▶ **What you are asked to do**: Below is a block of entries, which should be copied verbatim apart from the pictures.
+++
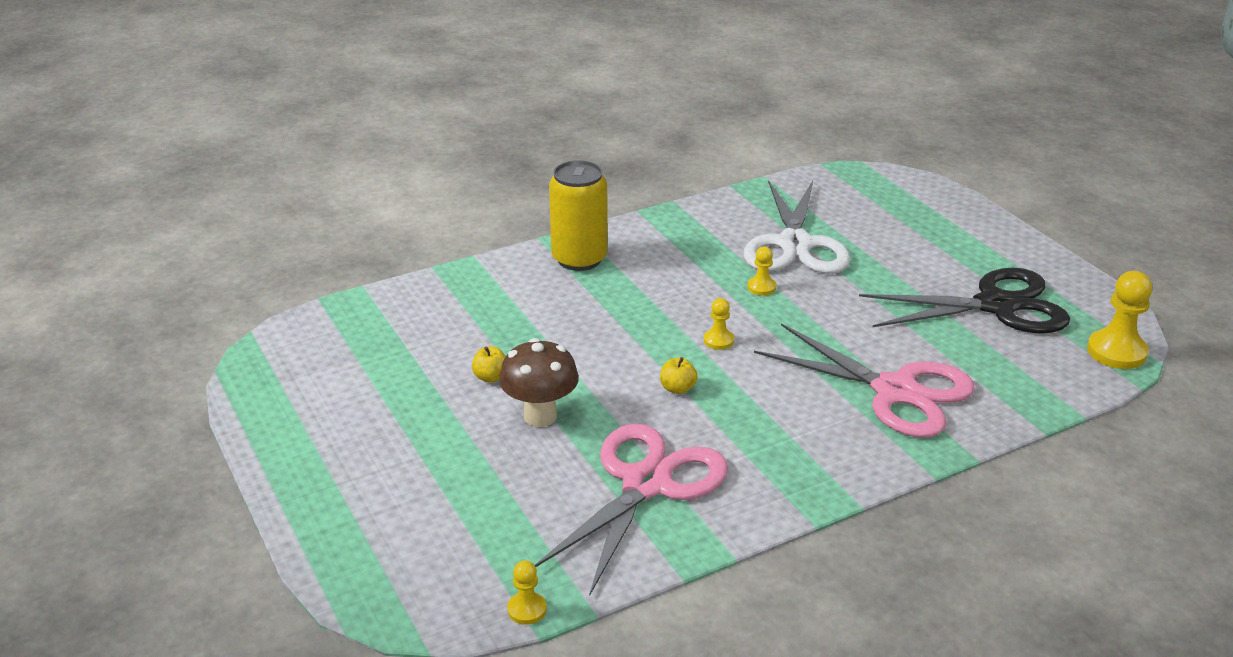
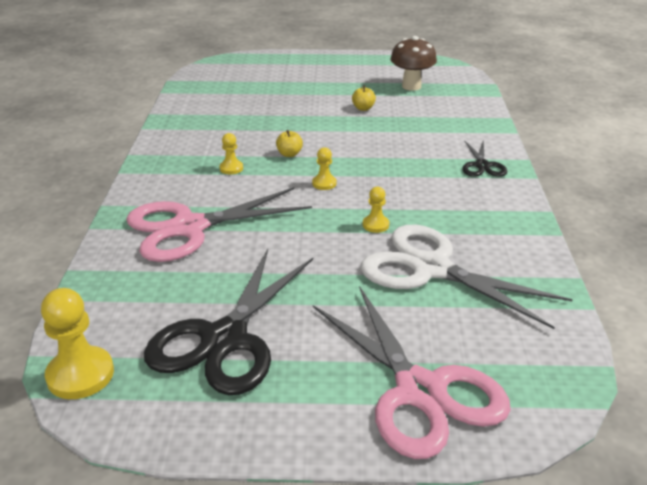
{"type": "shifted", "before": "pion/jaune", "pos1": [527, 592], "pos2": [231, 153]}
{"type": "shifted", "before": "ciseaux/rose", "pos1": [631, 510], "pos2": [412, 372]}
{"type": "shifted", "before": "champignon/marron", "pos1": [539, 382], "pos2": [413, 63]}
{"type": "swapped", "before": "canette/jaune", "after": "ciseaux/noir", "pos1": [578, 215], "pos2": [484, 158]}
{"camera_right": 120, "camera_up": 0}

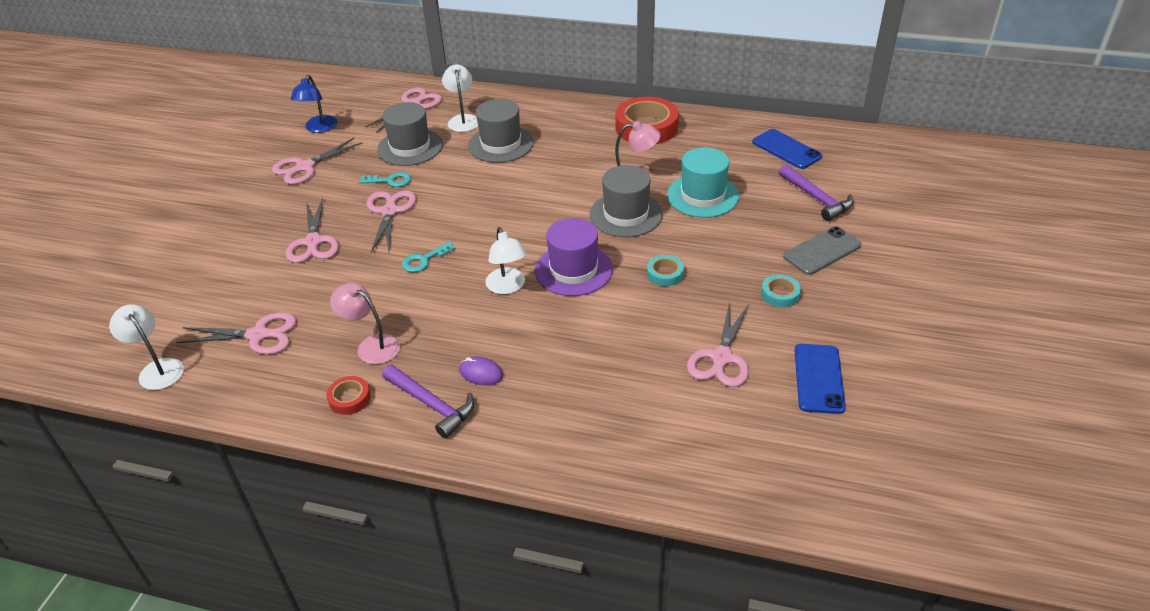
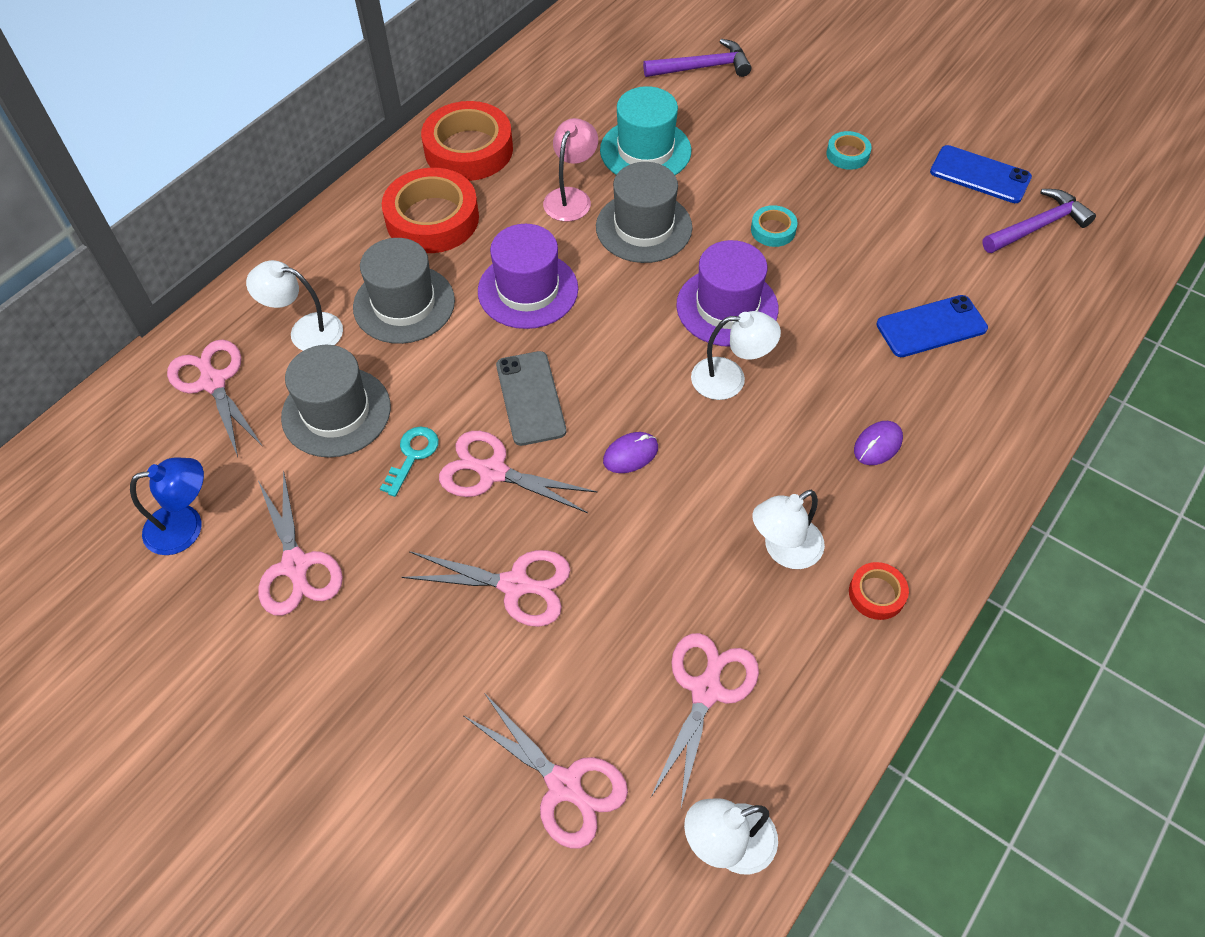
{"type": "rotated", "before": "lampe/bleu", "pos1": [313, 104], "pos2": [167, 506], "turn": -45}
{"type": "new", "after": "ruban adhésif/rouge", "pos2": [430, 210]}
{"type": "shifted", "before": "ciseaux/rose", "pos1": [718, 344], "pos2": [546, 771]}
{"type": "new", "after": "chapeau/violet", "pos2": [528, 276]}
{"type": "shifted", "before": "téléphone/gris", "pos1": [822, 250], "pos2": [531, 398]}
{"type": "swapped", "before": "clé/turquoise", "after": "souris/violet", "pos1": [429, 257], "pos2": [630, 452]}
{"type": "repainted", "before": "lampe/rose", "after": "lampe/blanc", "pos1": [365, 323], "pos2": [788, 529]}
{"type": "shifted", "before": "téléphone/bleu", "pos1": [787, 149], "pos2": [932, 326]}
{"type": "shifted", "before": "marteau/violet", "pos1": [428, 401], "pos2": [1039, 221]}
{"camera_right": -70, "camera_up": 15}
+++
▶ **Solution to the problem**:
{"type": "shifted", "before": "pion/jaune", "pos1": [527, 592], "pos2": [231, 153]}
{"type": "shifted", "before": "ciseaux/rose", "pos1": [631, 510], "pos2": [412, 372]}
{"type": "shifted", "before": "champignon/marron", "pos1": [539, 382], "pos2": [413, 63]}
{"type": "swapped", "before": "canette/jaune", "after": "ciseaux/noir", "pos1": [578, 215], "pos2": [484, 158]}
{"camera_right": 120, "camera_up": 0}

{"type": "rotated", "before": "lampe/bleu", "pos1": [313, 104], "pos2": [167, 506], "turn": -45}
{"type": "new", "after": "ruban adhésif/rouge", "pos2": [430, 210]}
{"type": "shifted", "before": "ciseaux/rose", "pos1": [718, 344], "pos2": [546, 771]}
{"type": "new", "after": "chapeau/violet", "pos2": [528, 276]}
{"type": "shifted", "before": "téléphone/gris", "pos1": [822, 250], "pos2": [531, 398]}
{"type": "swapped", "before": "clé/turquoise", "after": "souris/violet", "pos1": [429, 257], "pos2": [630, 452]}
{"type": "repainted", "before": "lampe/rose", "after": "lampe/blanc", "pos1": [365, 323], "pos2": [788, 529]}
{"type": "shifted", "before": "téléphone/bleu", "pos1": [787, 149], "pos2": [932, 326]}
{"type": "shifted", "before": "marteau/violet", "pos1": [428, 401], "pos2": [1039, 221]}
{"camera_right": -70, "camera_up": 15}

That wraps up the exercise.